Supplied entries
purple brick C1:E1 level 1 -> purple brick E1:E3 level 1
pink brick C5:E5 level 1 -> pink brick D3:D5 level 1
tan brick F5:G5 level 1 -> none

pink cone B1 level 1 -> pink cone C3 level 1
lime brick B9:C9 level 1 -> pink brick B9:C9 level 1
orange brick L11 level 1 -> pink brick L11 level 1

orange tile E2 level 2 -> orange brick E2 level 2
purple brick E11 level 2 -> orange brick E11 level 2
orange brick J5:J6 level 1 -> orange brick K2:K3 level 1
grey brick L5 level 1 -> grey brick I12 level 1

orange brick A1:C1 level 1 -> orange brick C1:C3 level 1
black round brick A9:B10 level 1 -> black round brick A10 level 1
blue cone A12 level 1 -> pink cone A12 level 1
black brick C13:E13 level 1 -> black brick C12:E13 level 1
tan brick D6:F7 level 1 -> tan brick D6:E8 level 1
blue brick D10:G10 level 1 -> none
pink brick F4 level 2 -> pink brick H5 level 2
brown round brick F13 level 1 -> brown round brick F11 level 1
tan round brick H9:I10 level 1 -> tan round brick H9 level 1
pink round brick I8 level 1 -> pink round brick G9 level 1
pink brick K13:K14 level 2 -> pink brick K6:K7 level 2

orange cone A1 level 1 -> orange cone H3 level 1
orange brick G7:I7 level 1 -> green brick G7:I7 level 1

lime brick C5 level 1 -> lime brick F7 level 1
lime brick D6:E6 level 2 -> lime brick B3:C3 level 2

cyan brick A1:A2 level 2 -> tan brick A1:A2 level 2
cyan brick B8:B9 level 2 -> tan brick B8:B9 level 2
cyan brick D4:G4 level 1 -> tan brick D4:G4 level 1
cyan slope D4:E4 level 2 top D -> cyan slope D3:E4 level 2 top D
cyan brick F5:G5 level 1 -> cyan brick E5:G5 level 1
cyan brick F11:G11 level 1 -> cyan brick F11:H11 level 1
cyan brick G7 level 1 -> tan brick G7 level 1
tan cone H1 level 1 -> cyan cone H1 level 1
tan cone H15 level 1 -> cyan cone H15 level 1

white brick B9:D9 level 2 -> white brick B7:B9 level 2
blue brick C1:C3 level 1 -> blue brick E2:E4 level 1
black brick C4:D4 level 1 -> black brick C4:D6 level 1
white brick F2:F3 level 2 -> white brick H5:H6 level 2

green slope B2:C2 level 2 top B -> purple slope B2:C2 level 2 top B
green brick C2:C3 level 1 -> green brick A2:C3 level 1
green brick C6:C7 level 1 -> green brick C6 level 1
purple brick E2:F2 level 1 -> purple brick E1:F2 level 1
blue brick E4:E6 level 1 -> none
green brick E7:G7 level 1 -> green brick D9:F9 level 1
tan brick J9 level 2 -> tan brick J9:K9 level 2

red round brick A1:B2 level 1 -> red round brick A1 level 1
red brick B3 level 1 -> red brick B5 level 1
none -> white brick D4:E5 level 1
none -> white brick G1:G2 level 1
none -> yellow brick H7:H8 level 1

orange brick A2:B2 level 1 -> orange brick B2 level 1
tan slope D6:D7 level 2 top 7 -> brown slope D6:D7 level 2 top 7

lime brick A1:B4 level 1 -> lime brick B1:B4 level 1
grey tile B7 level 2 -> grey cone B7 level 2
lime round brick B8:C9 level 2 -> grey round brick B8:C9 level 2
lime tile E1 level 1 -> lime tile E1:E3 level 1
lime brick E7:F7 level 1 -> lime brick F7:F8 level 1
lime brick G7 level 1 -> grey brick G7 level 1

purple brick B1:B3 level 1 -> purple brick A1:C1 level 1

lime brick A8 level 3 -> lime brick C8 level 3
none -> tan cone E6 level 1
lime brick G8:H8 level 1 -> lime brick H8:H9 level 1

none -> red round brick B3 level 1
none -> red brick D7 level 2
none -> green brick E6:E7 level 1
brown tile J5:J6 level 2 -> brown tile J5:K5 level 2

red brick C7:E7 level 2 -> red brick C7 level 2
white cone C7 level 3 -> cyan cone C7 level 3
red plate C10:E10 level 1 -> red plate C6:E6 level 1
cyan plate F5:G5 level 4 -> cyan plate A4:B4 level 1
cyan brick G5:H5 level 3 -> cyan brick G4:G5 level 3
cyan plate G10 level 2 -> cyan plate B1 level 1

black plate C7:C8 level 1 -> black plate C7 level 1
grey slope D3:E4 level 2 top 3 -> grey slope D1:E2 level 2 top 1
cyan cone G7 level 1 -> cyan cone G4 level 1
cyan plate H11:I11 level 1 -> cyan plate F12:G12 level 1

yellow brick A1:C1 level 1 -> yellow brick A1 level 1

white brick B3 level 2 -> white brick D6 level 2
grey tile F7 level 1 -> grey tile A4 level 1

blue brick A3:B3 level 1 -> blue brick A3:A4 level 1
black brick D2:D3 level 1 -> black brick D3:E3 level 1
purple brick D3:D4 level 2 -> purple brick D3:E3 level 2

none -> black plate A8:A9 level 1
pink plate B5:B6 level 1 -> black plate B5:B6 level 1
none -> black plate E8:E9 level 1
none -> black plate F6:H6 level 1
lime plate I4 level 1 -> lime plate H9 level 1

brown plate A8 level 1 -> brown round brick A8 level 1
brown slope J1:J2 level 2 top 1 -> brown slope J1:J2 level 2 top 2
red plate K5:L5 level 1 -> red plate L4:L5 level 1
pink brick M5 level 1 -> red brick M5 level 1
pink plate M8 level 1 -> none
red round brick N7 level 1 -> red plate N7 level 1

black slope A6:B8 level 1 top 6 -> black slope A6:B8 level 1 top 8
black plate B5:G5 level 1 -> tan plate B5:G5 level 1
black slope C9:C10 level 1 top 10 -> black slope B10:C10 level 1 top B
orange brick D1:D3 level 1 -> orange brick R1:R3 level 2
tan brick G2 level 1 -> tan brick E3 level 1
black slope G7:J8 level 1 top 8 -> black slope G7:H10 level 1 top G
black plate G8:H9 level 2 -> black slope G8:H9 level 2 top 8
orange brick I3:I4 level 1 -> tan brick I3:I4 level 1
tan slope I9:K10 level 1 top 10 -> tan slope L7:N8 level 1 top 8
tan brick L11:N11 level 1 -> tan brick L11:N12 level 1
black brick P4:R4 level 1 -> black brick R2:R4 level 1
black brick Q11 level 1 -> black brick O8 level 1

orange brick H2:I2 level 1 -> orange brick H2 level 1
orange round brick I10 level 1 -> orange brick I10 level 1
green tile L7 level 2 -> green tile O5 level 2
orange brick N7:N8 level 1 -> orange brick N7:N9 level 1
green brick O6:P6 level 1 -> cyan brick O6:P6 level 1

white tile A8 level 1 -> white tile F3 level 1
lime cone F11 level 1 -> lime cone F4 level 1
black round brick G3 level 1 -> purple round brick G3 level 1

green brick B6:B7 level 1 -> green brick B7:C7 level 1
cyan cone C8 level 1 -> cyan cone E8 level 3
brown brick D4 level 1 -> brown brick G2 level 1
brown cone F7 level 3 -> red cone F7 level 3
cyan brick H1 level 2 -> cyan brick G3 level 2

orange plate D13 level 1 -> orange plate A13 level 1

Instructions to follow
Copy each line in the entries above where "tile" turns up.

Solution
orange tile E2 level 2 -> orange brick E2 level 2
grey tile B7 level 2 -> grey cone B7 level 2
lime tile E1 level 1 -> lime tile E1:E3 level 1
brown tile J5:J6 level 2 -> brown tile J5:K5 level 2
grey tile F7 level 1 -> grey tile A4 level 1
green tile L7 level 2 -> green tile O5 level 2
white tile A8 level 1 -> white tile F3 level 1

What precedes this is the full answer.